- **Exercise brief**
The answer must be one number: how many lines in the data below include the string "none".

- **Available data**
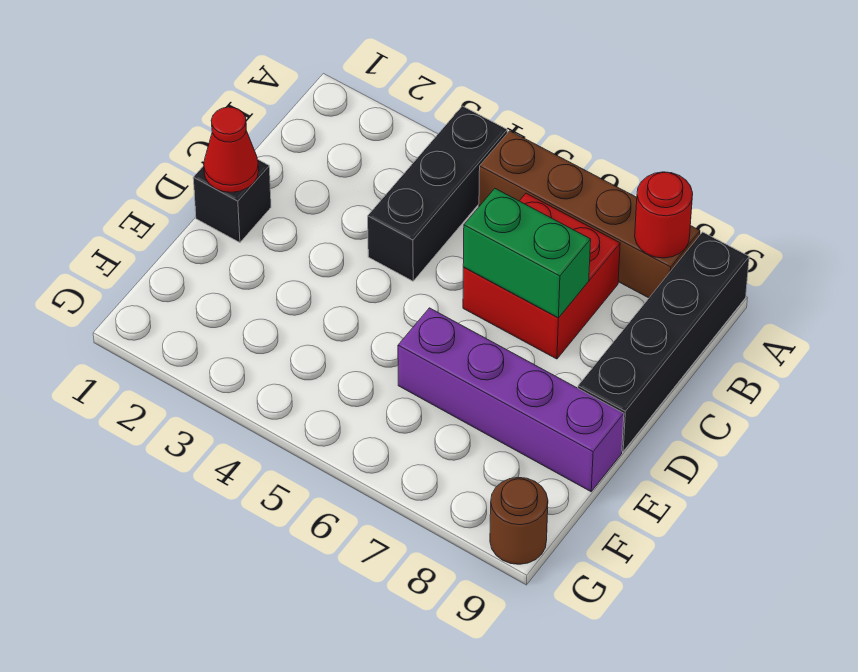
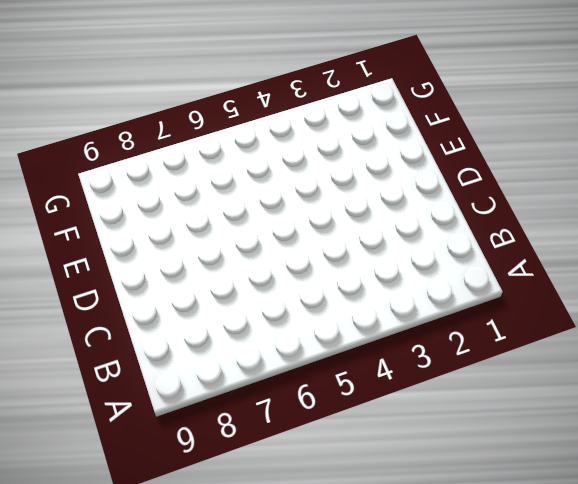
none -> black brick A4:C4 level 1
none -> brown brick A5:A8 level 1

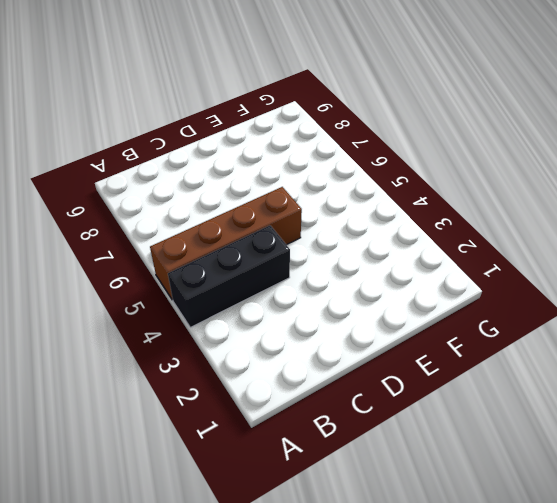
brown brick A5:D5 level 1 -> brown brick A5:A8 level 1
none -> black brick A9:D9 level 1
none -> red brick B6:C7 level 1

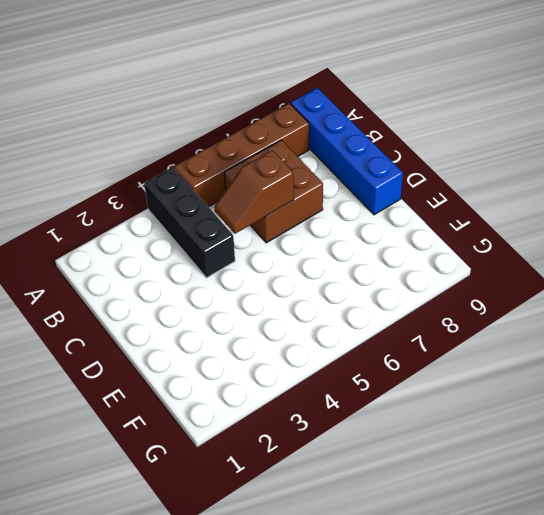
blue brick A9:D9 level 1 -> black brick A9:D9 level 1
brown brick B6:C7 level 1 -> red brick B6:C7 level 1
brown slope C5:C6 level 2 top 6 -> green brick C6:C7 level 2
none -> black brick D1 level 1
none -> purple brick E6:E9 level 1

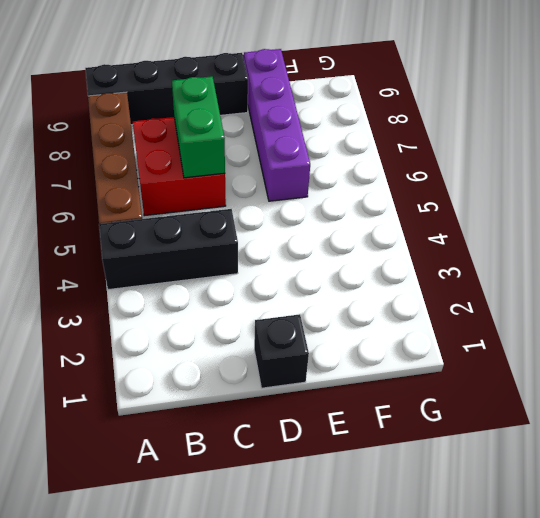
none -> brown round brick G9 level 1
none -> red round brick A8 level 2

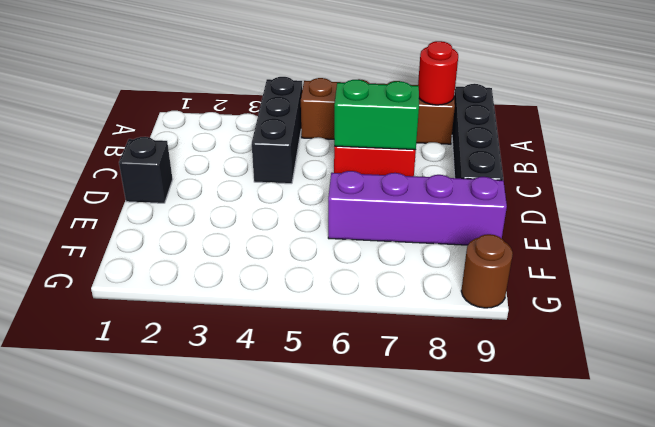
none -> red cone D1 level 2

- **Worked solution**
9